WHAT TO DO: Omit the images, then print each record below exactly as it reads.

DATA:
##########

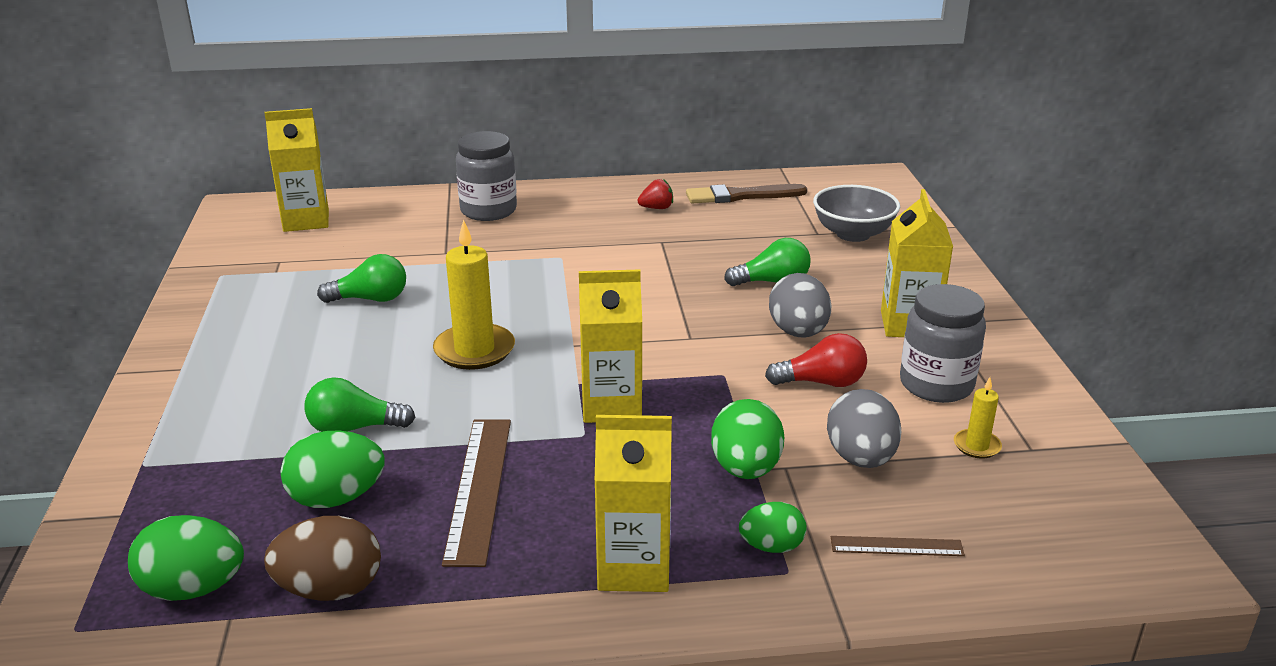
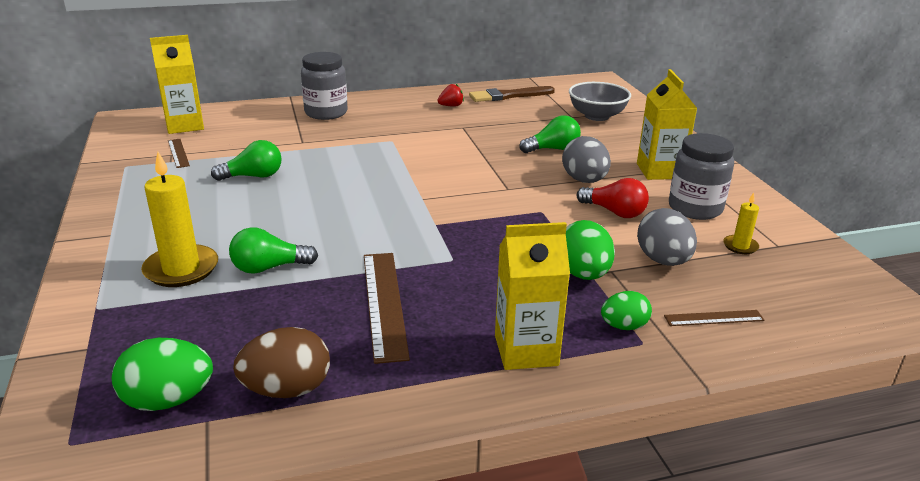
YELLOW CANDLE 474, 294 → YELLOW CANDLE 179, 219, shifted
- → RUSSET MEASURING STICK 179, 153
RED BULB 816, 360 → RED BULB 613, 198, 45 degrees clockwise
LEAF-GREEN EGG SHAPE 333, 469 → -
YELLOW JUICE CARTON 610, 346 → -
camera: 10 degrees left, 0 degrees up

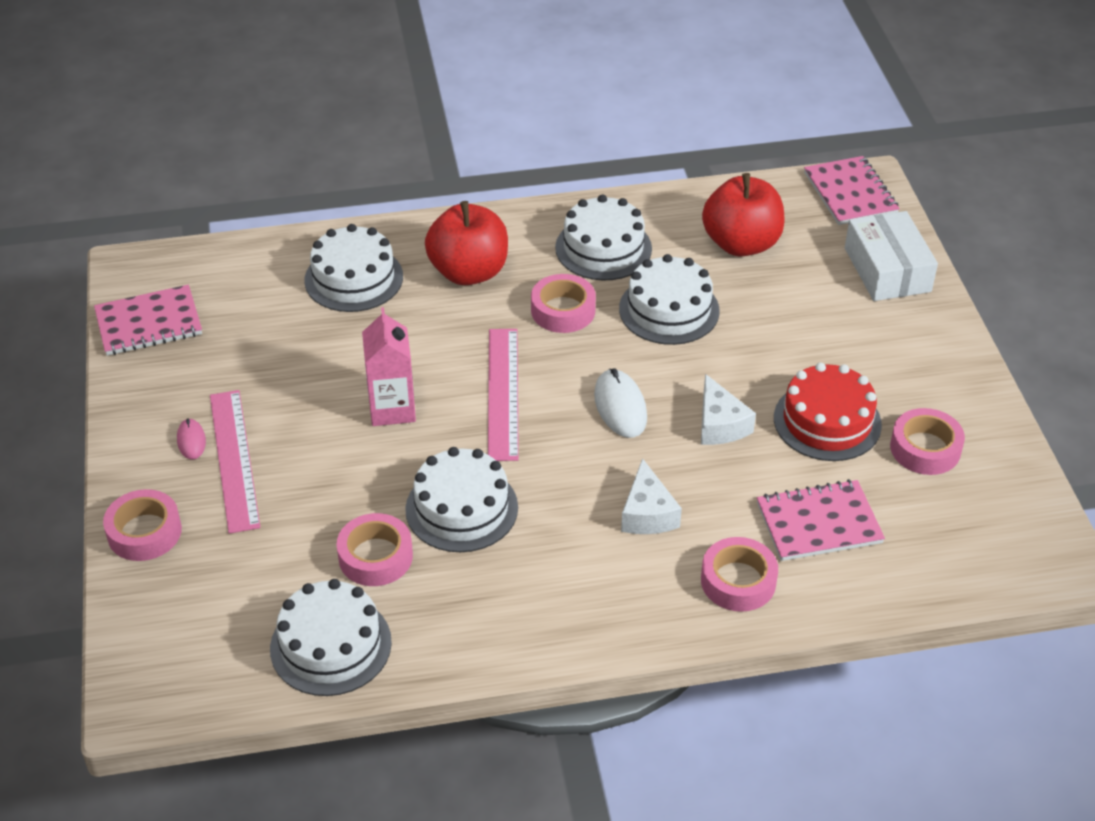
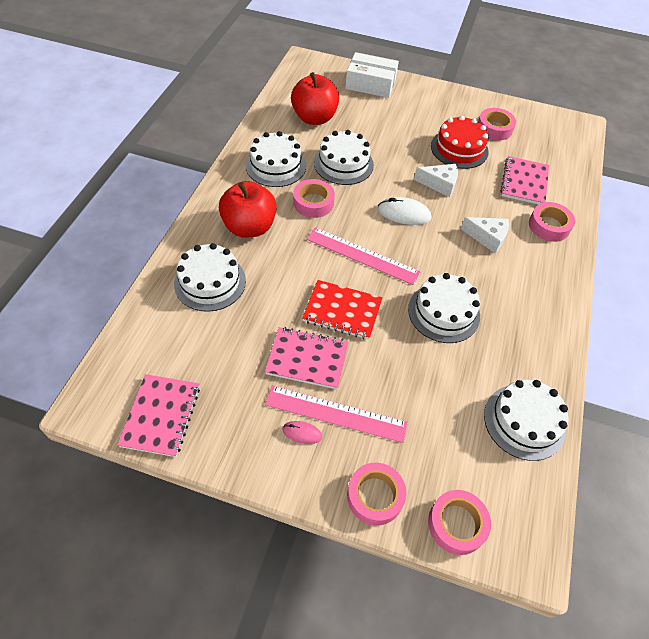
ROSE-PINK EXERCISE BOOK 852, 190 → ROSE-PINK EXERCISE BOOK 306, 358, shifted
ROSE-PINK JUICE CARTON 389, 366 → RED EXERCISE BOOK 342, 309
ROSE-PINK ROLL OF TAPE 374, 549 → ROSE-PINK ROLL OF TAPE 459, 522, shifted
camera: 65 degrees left, 10 degrees up

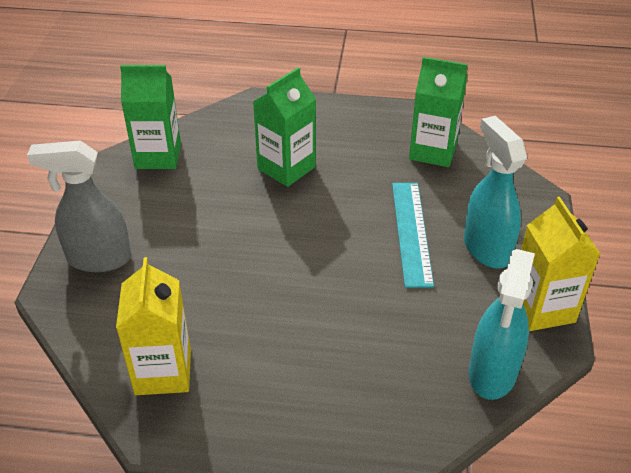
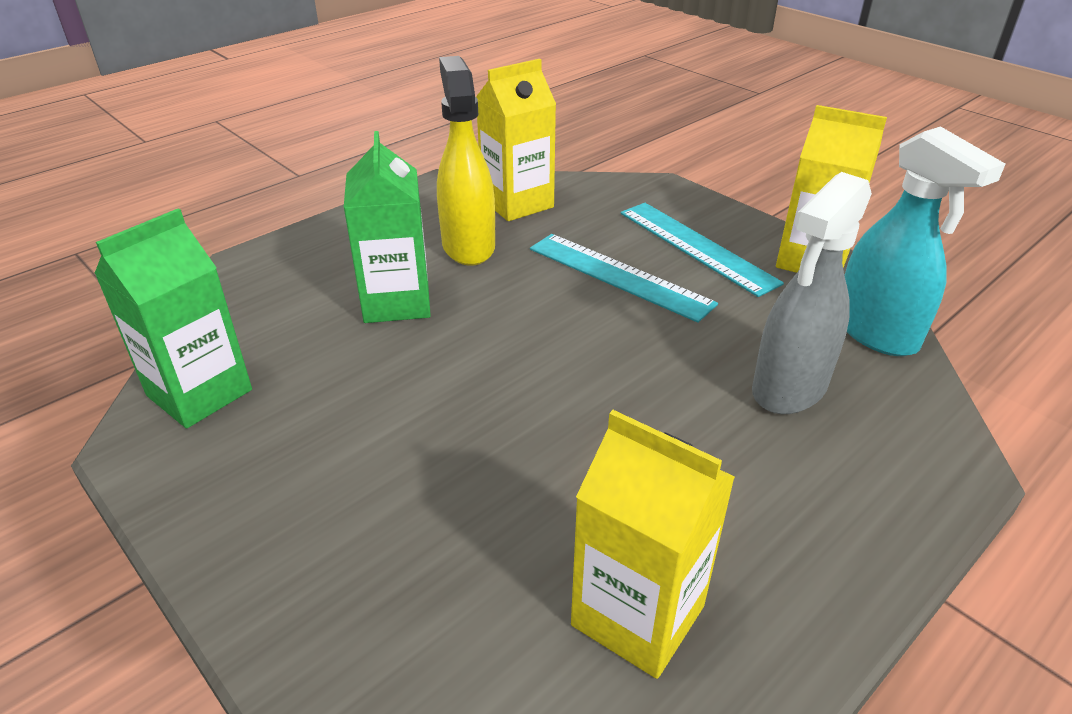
- → YELLOW SPRAY BOTTLE 466, 161
LEAF-GREEN JUICE CARTON 438, 112 → YELLOW JUICE CARTON 516, 140
AQUA SPRAY BOTTLE 495, 192 → AQUA MEASURING STICK 702, 250
GRAY SPRAY BOTTLE 79, 206 → GRAY SPRAY BOTTLE 812, 293, shifted
camera: 50 degrees left, 5 degrees down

##########

ANSWER TO THE EXERCISE:
YELLOW CANDLE 474, 294 → YELLOW CANDLE 179, 219, shifted
- → RUSSET MEASURING STICK 179, 153
RED BULB 816, 360 → RED BULB 613, 198, 45 degrees clockwise
LEAF-GREEN EGG SHAPE 333, 469 → -
YELLOW JUICE CARTON 610, 346 → -
camera: 10 degrees left, 0 degrees up

ROSE-PINK EXERCISE BOOK 852, 190 → ROSE-PINK EXERCISE BOOK 306, 358, shifted
ROSE-PINK JUICE CARTON 389, 366 → RED EXERCISE BOOK 342, 309
ROSE-PINK ROLL OF TAPE 374, 549 → ROSE-PINK ROLL OF TAPE 459, 522, shifted
camera: 65 degrees left, 10 degrees up

- → YELLOW SPRAY BOTTLE 466, 161
LEAF-GREEN JUICE CARTON 438, 112 → YELLOW JUICE CARTON 516, 140
AQUA SPRAY BOTTLE 495, 192 → AQUA MEASURING STICK 702, 250
GRAY SPRAY BOTTLE 79, 206 → GRAY SPRAY BOTTLE 812, 293, shifted
camera: 50 degrees left, 5 degrees down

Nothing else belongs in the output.